### Task objective
Copy the items below word for word, starting at the very beginning and ending with the line that contains "Find the location of a".

START Excerpted records

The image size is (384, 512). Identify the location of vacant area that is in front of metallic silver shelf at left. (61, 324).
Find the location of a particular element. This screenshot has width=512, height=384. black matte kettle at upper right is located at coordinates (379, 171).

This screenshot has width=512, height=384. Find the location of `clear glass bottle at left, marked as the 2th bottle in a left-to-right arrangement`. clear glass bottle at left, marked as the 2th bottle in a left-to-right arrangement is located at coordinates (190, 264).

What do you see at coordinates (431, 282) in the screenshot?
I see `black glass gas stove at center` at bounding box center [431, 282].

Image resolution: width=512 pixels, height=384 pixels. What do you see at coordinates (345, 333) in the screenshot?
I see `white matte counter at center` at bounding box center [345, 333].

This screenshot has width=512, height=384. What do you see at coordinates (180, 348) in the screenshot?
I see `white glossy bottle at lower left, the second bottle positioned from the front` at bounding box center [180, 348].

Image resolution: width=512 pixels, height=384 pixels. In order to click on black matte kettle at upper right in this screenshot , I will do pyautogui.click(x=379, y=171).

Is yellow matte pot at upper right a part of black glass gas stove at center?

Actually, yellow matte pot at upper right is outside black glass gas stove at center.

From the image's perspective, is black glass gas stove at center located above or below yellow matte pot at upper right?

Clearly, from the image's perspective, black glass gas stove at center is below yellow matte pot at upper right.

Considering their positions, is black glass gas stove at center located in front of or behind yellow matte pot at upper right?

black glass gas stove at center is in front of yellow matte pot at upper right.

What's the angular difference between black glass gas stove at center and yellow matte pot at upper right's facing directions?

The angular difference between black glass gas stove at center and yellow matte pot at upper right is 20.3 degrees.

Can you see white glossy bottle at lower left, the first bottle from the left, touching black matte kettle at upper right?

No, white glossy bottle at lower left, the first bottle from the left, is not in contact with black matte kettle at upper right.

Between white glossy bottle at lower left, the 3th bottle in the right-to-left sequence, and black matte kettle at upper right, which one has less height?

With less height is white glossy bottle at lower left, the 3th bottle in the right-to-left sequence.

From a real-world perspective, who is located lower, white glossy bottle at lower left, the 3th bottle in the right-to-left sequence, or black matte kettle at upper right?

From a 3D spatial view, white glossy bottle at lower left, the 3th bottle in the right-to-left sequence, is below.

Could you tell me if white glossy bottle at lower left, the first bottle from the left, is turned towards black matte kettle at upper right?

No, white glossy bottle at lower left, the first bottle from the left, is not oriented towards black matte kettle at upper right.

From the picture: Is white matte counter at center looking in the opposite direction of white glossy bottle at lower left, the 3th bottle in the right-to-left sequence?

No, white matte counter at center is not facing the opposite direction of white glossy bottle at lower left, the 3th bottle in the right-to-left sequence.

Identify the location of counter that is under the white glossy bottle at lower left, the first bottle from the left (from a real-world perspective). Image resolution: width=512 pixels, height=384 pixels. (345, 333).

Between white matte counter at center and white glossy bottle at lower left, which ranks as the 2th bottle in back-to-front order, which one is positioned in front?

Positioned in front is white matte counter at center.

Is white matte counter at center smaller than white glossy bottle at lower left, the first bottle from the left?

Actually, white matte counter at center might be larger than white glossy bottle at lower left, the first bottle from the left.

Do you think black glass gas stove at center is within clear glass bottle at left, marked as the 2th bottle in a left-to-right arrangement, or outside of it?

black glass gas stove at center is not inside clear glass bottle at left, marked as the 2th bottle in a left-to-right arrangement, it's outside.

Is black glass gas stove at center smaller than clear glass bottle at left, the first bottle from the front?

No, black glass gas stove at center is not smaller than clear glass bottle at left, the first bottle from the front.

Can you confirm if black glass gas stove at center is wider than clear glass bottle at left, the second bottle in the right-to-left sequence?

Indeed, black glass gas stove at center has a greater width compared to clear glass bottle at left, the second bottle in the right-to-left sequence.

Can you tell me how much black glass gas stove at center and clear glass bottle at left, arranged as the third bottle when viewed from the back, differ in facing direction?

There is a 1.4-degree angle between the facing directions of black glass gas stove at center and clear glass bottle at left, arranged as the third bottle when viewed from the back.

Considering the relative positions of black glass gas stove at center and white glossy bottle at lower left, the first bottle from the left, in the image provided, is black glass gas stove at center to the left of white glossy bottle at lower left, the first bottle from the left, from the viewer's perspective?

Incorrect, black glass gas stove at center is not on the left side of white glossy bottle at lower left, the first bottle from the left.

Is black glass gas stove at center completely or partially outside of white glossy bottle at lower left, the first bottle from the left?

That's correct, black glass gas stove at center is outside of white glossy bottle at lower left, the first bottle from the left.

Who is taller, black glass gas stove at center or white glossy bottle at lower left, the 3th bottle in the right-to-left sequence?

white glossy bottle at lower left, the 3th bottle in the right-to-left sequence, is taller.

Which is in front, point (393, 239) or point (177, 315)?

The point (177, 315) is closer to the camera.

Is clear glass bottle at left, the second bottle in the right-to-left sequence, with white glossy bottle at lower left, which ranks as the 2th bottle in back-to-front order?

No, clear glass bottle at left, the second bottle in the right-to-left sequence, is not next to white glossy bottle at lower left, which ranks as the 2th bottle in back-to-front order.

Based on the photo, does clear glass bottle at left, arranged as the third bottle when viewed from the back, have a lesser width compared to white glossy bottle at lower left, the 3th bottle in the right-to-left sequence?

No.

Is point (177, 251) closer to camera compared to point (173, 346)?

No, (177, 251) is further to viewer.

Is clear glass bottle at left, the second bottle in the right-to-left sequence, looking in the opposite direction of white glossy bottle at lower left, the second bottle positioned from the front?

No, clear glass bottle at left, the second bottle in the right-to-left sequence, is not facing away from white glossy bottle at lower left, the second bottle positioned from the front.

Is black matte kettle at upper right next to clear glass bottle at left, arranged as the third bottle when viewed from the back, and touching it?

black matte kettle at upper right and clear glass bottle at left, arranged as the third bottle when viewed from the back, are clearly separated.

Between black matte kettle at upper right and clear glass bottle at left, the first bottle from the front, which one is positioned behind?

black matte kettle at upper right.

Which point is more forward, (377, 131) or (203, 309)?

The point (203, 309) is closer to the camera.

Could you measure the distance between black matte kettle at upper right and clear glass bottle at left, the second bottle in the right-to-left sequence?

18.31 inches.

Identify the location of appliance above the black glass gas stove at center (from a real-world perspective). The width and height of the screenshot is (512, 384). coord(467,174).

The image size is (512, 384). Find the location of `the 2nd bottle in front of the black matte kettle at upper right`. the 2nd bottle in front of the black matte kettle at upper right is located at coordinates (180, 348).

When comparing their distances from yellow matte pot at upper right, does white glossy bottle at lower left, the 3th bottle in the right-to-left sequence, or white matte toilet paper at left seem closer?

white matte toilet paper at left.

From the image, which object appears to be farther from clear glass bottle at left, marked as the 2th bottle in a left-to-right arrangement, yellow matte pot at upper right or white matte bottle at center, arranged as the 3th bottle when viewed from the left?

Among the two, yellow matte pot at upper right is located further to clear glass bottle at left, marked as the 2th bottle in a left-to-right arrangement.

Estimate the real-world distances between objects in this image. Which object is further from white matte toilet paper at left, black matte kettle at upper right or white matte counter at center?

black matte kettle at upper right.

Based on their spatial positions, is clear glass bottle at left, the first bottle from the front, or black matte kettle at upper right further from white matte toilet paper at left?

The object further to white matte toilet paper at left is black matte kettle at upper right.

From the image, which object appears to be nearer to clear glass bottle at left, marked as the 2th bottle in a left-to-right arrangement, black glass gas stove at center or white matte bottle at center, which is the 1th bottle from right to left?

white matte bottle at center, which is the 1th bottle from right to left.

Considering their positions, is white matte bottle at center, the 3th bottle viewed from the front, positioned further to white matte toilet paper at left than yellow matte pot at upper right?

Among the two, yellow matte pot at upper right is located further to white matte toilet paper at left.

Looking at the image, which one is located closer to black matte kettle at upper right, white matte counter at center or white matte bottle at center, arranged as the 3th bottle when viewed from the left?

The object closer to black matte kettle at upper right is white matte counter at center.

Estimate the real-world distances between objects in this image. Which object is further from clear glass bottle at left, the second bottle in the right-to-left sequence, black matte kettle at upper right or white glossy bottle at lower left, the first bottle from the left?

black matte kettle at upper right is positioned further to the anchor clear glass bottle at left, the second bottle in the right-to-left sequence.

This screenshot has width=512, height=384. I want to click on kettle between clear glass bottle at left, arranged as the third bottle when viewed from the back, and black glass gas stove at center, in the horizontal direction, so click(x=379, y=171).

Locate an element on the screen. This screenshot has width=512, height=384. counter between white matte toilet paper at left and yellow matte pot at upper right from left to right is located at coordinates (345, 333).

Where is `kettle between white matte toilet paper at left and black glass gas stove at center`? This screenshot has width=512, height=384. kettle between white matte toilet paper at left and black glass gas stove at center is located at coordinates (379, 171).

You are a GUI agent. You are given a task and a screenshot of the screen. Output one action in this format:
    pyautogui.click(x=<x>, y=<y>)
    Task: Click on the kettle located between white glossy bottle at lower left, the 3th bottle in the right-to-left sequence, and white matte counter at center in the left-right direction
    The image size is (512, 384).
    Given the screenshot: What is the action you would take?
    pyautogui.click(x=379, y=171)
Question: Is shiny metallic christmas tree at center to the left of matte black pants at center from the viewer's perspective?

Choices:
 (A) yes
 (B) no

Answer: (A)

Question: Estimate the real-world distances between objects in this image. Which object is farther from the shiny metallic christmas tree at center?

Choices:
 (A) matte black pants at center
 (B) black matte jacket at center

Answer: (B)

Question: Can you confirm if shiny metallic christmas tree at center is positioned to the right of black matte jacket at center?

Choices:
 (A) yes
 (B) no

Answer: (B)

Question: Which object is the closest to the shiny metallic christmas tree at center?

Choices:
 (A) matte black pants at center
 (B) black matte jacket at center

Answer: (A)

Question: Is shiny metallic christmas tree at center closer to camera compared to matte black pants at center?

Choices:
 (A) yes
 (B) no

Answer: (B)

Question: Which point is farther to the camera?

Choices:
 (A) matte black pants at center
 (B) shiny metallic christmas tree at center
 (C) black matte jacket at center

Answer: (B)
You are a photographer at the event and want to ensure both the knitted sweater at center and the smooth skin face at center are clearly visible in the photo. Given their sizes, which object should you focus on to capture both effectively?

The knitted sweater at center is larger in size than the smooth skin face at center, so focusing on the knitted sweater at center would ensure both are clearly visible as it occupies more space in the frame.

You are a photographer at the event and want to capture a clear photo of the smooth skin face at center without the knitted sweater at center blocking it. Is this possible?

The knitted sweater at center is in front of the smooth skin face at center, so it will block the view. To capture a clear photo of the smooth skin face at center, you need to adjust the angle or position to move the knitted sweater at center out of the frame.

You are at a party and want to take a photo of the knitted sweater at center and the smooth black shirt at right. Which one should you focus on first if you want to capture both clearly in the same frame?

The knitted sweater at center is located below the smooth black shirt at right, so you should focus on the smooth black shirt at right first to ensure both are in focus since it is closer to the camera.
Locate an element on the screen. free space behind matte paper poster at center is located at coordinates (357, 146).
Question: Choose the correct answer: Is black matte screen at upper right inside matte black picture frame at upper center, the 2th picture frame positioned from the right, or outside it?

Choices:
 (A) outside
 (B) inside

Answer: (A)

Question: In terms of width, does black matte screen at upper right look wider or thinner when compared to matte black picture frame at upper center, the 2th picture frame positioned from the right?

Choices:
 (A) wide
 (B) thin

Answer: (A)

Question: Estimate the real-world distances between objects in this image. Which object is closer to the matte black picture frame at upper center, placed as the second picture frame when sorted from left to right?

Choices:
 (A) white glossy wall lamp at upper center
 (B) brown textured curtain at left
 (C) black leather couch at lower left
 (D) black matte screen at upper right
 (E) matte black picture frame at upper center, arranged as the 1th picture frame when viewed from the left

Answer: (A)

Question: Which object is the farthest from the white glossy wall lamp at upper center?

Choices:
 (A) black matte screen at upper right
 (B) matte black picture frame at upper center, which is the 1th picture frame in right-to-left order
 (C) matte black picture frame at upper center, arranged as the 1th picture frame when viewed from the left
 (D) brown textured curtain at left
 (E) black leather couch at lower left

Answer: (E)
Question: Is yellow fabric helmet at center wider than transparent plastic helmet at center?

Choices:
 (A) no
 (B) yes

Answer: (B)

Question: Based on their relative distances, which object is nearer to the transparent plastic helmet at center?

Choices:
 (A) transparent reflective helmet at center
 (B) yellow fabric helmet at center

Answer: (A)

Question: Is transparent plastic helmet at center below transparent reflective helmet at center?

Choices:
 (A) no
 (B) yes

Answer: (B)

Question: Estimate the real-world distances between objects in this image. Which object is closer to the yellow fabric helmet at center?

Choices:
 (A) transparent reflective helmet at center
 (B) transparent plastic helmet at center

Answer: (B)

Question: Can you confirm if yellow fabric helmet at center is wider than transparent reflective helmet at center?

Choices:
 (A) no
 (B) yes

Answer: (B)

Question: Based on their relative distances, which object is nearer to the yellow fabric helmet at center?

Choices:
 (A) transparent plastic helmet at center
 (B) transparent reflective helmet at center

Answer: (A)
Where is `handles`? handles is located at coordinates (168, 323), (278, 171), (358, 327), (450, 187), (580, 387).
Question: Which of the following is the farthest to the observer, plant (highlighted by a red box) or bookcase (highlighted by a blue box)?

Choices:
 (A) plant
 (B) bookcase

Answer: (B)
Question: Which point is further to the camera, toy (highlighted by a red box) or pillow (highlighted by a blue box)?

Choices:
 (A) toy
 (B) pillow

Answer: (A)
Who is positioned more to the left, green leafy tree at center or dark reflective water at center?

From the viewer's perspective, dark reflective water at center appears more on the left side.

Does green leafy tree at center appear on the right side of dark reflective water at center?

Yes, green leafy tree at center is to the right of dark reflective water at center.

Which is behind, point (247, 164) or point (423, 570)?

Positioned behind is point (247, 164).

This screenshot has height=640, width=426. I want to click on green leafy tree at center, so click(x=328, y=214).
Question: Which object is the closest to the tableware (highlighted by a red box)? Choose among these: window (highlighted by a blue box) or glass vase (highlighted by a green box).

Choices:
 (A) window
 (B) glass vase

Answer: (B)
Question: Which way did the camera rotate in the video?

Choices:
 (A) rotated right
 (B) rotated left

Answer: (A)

END Excerpted records

### Result of the exercise
The image size is (384, 512). Identify the location of vacant area that is in front of metallic silver shelf at left. (61, 324).
Find the location of a particular element. This screenshot has width=512, height=384. black matte kettle at upper right is located at coordinates (379, 171).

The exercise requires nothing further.